Work to be completed: Only the number is needed. Please count the lines below in which the word "none" occurs.

........

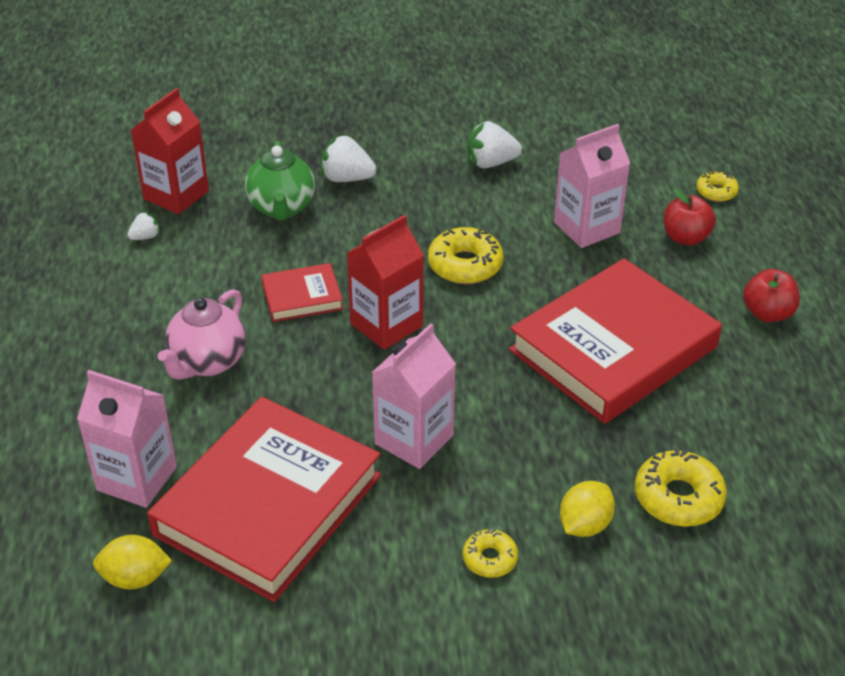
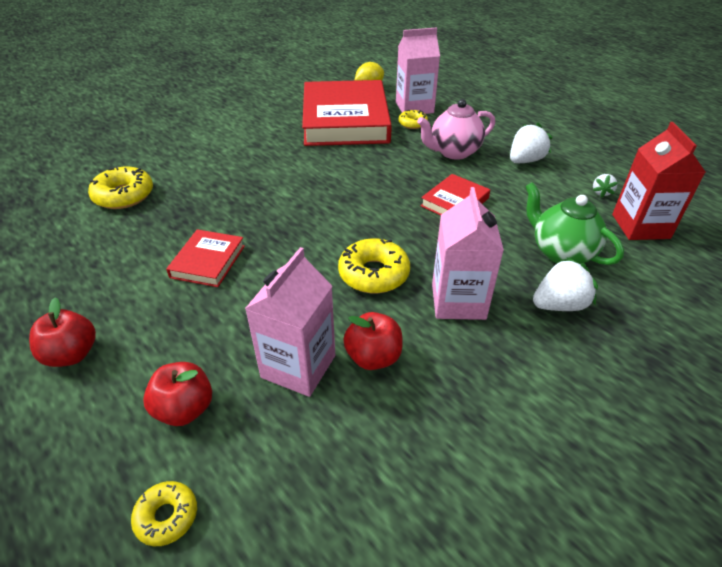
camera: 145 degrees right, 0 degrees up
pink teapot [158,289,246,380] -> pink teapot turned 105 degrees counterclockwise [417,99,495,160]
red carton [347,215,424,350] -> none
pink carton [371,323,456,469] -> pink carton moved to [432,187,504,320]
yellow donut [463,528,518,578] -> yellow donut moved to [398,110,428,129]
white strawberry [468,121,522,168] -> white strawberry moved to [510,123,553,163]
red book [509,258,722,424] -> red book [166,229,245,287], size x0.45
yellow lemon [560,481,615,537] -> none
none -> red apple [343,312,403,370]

........

Response: 3